■ TASK PROMPT:
What's needed is a word-for-word retyping of the entries below, pictures omitted.

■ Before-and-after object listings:
******

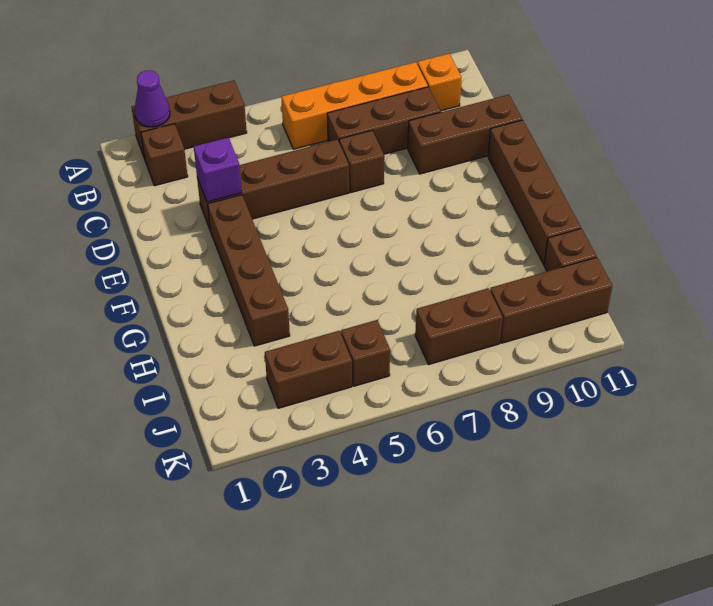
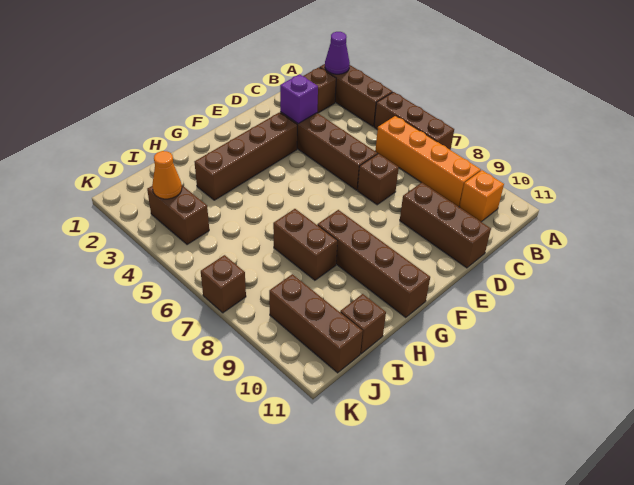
brown brick C7:C9 level 1 -> brown brick A5:A7 level 1
brown brick E11:H11 level 1 -> brown brick G8:G11 level 1
none -> orange cone J3 level 2
brown brick J5 level 1 -> brown brick K7 level 1
brown brick J7:J8 level 1 -> brown brick H7:H8 level 1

******

■ YOUR RESPONSE:
brown brick C7:C9 level 1 -> brown brick A5:A7 level 1
brown brick E11:H11 level 1 -> brown brick G8:G11 level 1
none -> orange cone J3 level 2
brown brick J5 level 1 -> brown brick K7 level 1
brown brick J7:J8 level 1 -> brown brick H7:H8 level 1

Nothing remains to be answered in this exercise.